◆ **Task brief**
Reproduce the entries below exactly, but only from the line containing "Someone carried the namovirex (black)" to the line containing "Someone swapped the", inclusive.

◆ **Material supplied**

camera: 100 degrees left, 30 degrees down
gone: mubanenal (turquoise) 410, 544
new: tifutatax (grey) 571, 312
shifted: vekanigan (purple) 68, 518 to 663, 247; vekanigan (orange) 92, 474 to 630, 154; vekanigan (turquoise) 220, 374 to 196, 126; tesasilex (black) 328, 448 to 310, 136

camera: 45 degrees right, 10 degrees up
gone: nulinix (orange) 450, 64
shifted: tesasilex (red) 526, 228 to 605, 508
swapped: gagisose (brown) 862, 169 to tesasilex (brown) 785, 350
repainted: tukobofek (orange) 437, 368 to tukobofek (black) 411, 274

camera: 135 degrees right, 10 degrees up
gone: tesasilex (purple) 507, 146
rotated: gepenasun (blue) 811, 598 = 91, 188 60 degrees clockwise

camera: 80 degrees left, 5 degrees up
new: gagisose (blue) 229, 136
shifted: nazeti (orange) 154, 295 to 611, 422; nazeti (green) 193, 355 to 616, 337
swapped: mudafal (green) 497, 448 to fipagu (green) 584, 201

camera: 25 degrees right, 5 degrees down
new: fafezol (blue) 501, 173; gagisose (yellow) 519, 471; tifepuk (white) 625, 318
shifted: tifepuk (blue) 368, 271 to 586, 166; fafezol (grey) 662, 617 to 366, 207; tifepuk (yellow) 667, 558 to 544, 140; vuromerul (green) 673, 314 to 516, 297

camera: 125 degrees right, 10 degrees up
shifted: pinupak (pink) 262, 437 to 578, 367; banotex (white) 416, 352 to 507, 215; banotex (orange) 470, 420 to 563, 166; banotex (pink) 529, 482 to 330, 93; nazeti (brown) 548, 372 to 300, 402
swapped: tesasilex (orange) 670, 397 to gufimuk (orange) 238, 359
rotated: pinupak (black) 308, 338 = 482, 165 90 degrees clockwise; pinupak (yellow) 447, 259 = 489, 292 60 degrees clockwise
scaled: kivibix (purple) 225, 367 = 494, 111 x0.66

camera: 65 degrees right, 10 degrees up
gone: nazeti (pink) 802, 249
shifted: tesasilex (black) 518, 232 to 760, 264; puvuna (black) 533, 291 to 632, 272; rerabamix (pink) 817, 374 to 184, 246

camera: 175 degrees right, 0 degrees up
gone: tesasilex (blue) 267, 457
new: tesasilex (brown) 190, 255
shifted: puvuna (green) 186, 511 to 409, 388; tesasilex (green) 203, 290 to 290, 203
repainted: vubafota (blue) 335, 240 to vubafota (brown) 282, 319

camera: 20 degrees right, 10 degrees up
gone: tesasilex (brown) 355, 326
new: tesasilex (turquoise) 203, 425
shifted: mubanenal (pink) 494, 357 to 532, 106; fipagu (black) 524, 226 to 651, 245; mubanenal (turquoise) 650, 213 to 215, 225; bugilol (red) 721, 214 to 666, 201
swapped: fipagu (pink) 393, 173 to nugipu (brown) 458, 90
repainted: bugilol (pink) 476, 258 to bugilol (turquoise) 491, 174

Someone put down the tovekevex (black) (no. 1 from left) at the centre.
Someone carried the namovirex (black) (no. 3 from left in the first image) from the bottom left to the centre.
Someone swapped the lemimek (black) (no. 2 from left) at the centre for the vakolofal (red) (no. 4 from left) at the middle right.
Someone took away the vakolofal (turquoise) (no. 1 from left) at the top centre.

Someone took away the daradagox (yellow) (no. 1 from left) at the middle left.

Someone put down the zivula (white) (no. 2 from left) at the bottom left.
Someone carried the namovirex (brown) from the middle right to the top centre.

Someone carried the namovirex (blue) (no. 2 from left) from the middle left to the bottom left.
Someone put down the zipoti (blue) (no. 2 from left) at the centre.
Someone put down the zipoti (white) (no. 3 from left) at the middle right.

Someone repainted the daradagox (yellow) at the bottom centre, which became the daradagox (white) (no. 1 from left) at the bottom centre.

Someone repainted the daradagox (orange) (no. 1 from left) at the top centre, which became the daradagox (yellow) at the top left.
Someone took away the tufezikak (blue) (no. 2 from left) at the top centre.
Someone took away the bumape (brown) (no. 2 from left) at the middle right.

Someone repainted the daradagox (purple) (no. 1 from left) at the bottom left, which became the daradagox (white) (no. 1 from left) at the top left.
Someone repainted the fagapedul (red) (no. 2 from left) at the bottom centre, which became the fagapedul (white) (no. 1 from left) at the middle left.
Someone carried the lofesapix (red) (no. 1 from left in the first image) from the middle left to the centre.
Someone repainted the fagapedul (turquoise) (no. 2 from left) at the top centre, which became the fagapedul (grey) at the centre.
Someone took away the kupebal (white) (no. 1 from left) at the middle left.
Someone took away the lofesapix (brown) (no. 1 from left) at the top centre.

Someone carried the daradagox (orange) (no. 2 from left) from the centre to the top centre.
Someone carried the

◆ **Result of the task**
Someone carried the namovirex (black) (no. 3 from left in the first image) from the bottom left to the centre.
Someone swapped the lemimek (black) (no. 2 from left) at the centre for the vakolofal (red) (no. 4 from left) at the middle right.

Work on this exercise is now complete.